─── Supplied records ───
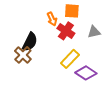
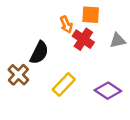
brown cross: (23, 55) -> (18, 75), moved
yellow rectangle: (70, 59) -> (64, 85), moved

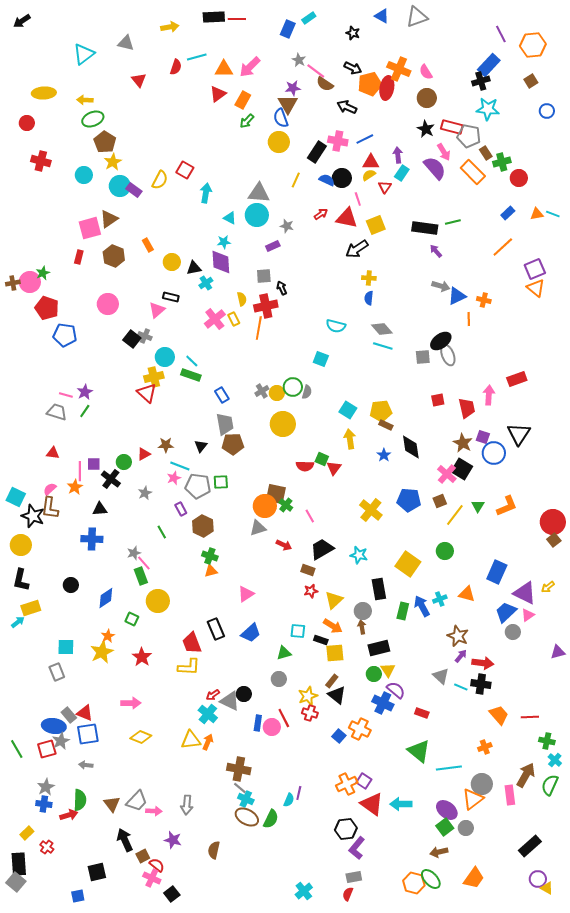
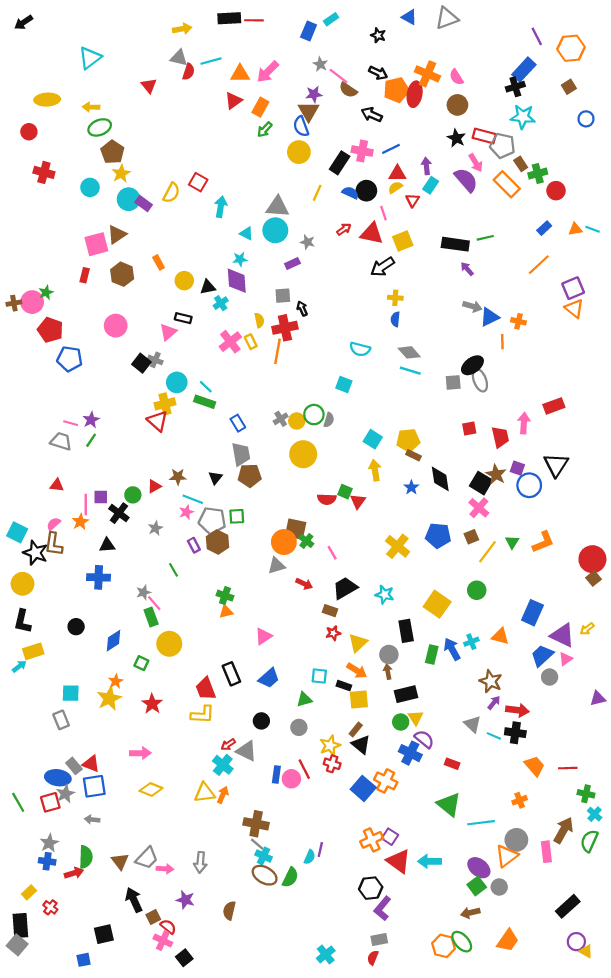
gray triangle: (126, 43) -> (179, 58), moved
black square: (462, 469) -> (481, 483), moved
brown hexagon: (203, 526) -> (217, 542), moved
black circle: (244, 694) -> (261, 721), moved
blue square: (339, 736) -> (363, 788), size x1.6

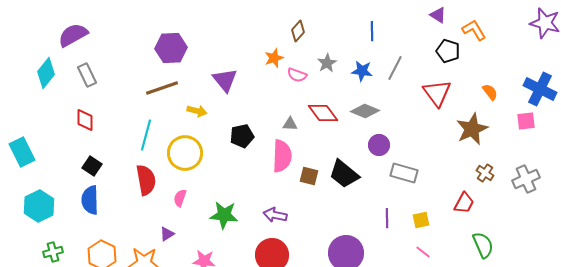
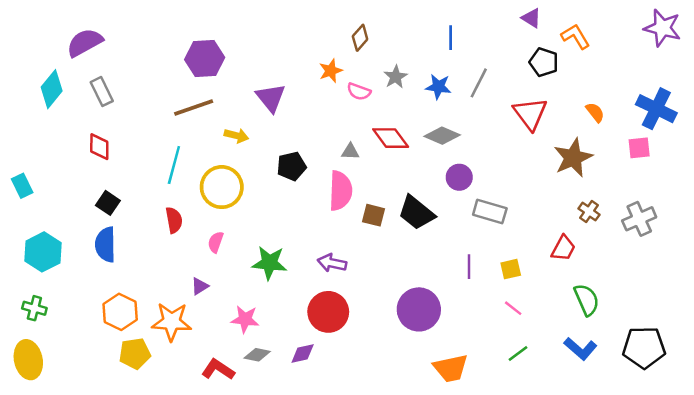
cyan rectangle: (22, 152) -> (22, 186), size x0.7
red semicircle: (146, 180) -> (174, 220), size x0.7
green cross: (53, 252) -> (34, 308), moved, turned 30

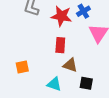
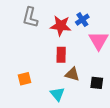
black square: (86, 83) -> (97, 83), moved
cyan triangle: (54, 84) -> (57, 94), turned 35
───
## What is being asked
Copy all the data exactly as written, but skip any picture.

## Output
brown cross: (23, 55) -> (18, 75), moved
yellow rectangle: (70, 59) -> (64, 85), moved

gray triangle: (126, 43) -> (179, 58), moved
black square: (462, 469) -> (481, 483), moved
brown hexagon: (203, 526) -> (217, 542), moved
black circle: (244, 694) -> (261, 721), moved
blue square: (339, 736) -> (363, 788), size x1.6

cyan rectangle: (22, 152) -> (22, 186), size x0.7
red semicircle: (146, 180) -> (174, 220), size x0.7
green cross: (53, 252) -> (34, 308), moved, turned 30

black square: (86, 83) -> (97, 83), moved
cyan triangle: (54, 84) -> (57, 94), turned 35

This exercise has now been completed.